"""
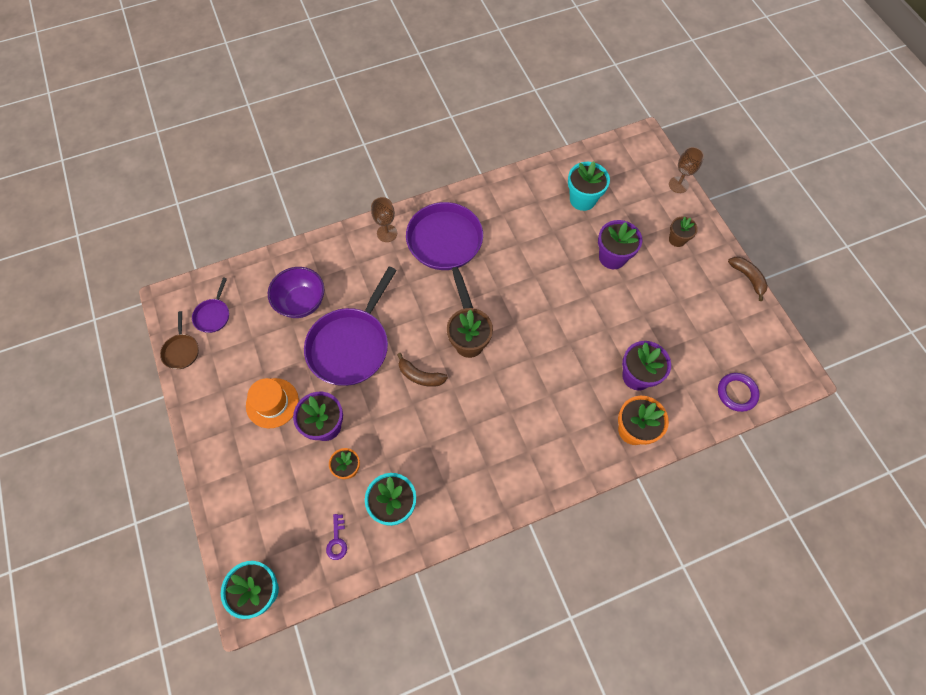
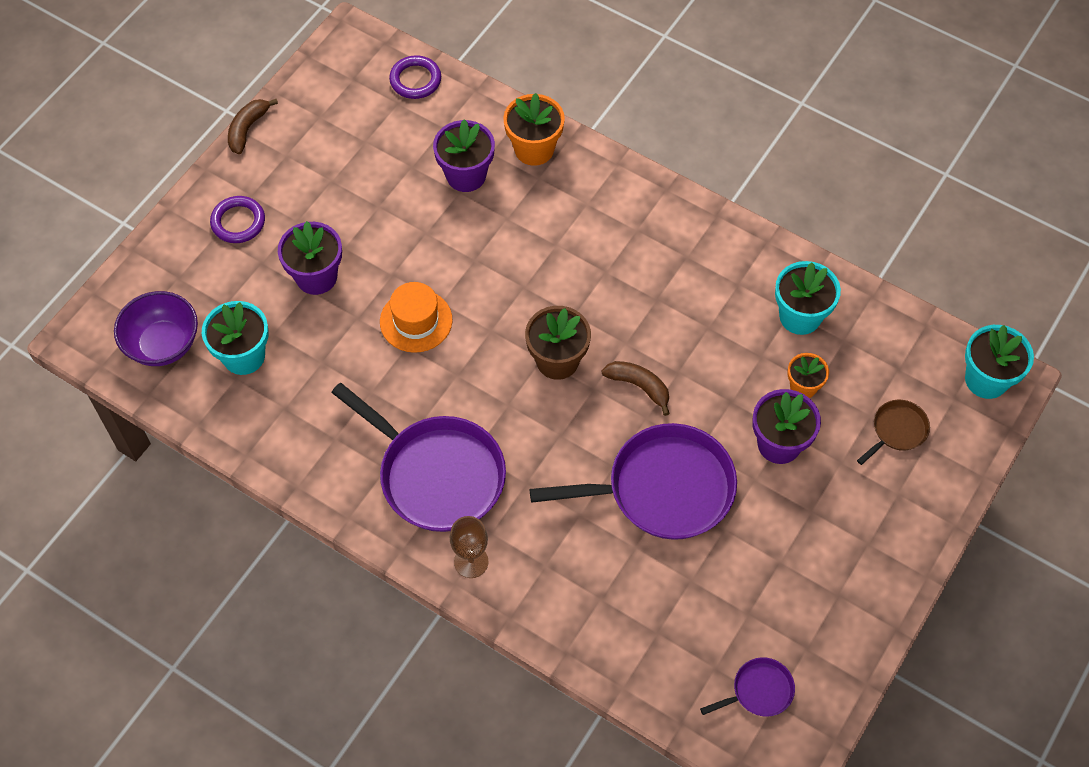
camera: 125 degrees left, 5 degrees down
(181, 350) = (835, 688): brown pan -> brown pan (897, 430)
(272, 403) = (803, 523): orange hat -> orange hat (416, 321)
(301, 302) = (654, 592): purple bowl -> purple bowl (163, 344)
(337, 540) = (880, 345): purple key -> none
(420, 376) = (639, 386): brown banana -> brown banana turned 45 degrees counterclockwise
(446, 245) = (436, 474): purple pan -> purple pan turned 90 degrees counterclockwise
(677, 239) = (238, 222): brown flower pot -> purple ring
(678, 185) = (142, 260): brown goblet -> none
"""
"""
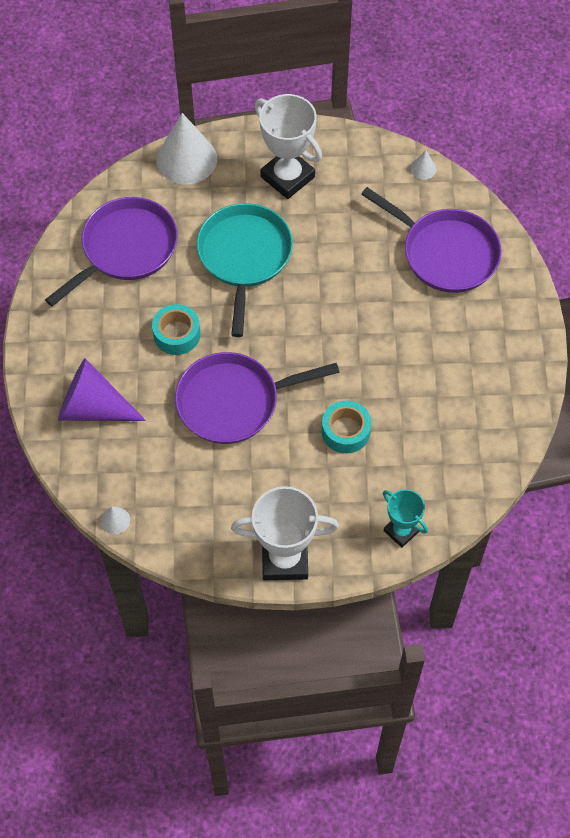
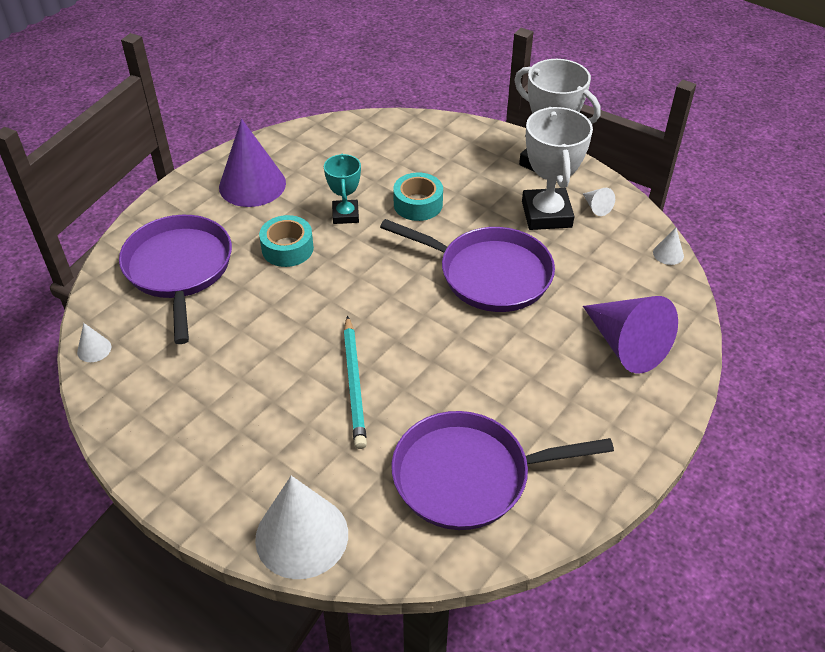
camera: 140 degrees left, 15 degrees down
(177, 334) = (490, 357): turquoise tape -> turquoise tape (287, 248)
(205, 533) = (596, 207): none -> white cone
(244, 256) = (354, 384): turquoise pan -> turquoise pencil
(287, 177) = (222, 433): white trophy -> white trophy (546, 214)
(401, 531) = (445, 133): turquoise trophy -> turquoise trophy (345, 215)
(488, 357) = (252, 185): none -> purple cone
"""
"""
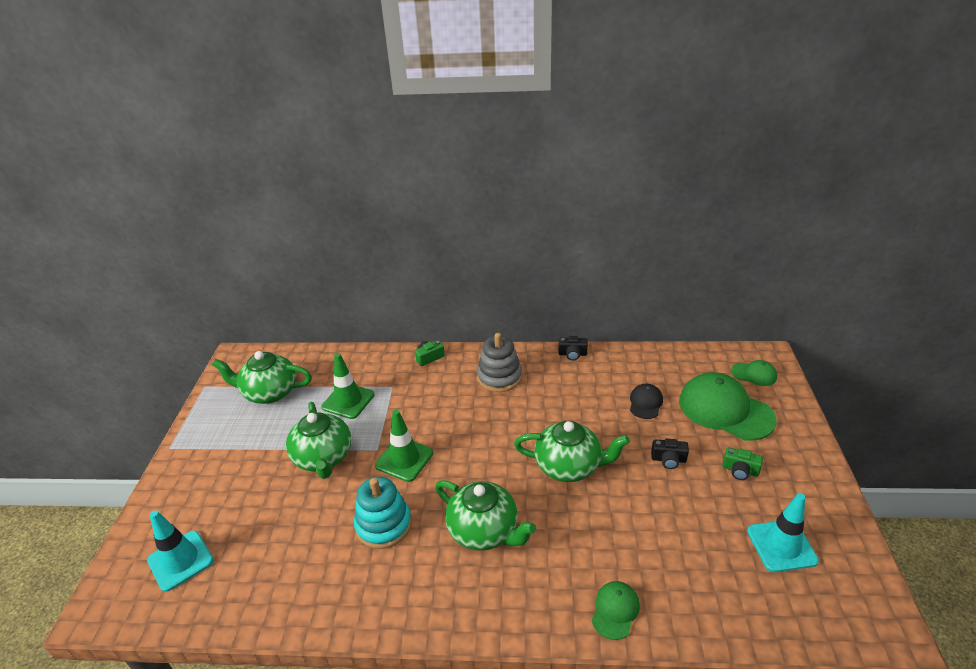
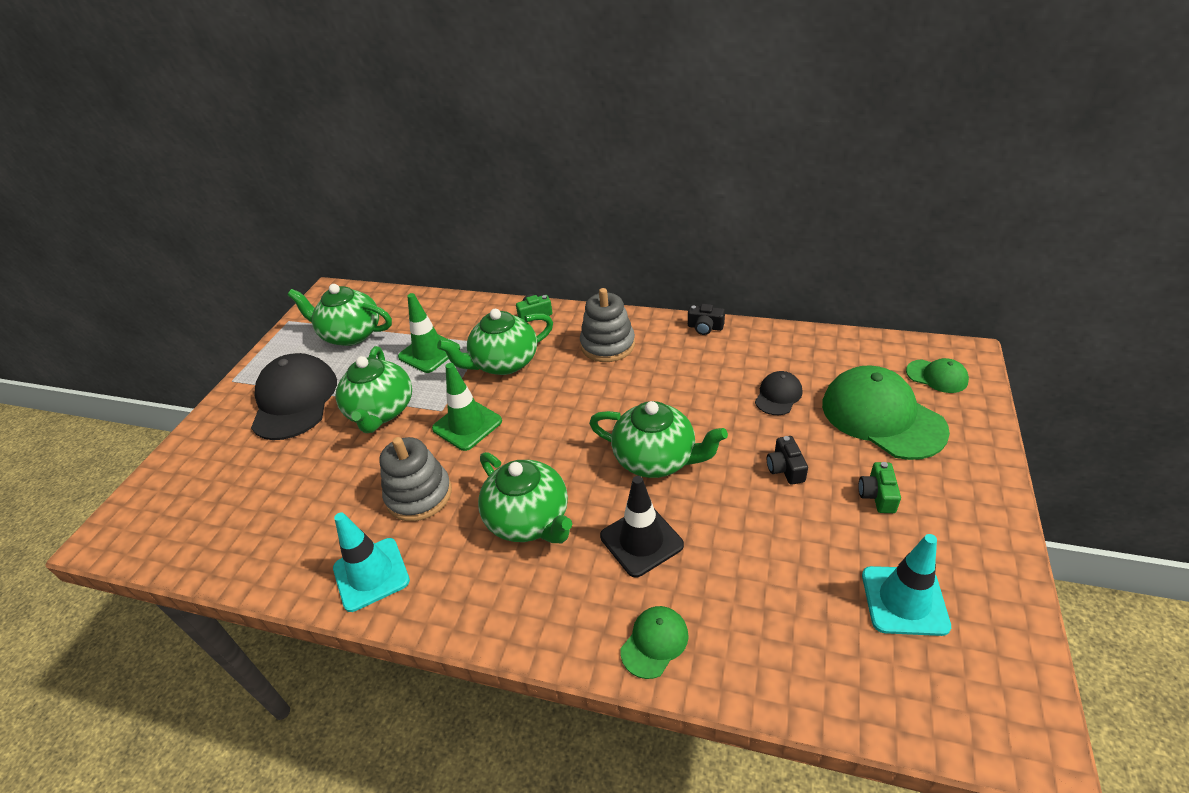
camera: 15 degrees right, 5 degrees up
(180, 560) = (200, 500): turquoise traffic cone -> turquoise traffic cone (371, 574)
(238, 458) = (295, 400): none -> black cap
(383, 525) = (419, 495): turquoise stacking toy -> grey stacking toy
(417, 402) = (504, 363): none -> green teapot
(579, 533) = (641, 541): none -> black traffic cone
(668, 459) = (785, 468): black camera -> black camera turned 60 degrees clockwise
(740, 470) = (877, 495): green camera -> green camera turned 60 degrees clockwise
"""
TASK: From the records above, quote only the lines running from the line with "(181, 350) = (835, 688): brown" to the line with "(678, 185) = (142, 260): brown goblet -> none", both lines included.

REPLY:
(181, 350) = (835, 688): brown pan -> brown pan (897, 430)
(272, 403) = (803, 523): orange hat -> orange hat (416, 321)
(301, 302) = (654, 592): purple bowl -> purple bowl (163, 344)
(337, 540) = (880, 345): purple key -> none
(420, 376) = (639, 386): brown banana -> brown banana turned 45 degrees counterclockwise
(446, 245) = (436, 474): purple pan -> purple pan turned 90 degrees counterclockwise
(677, 239) = (238, 222): brown flower pot -> purple ring
(678, 185) = (142, 260): brown goblet -> none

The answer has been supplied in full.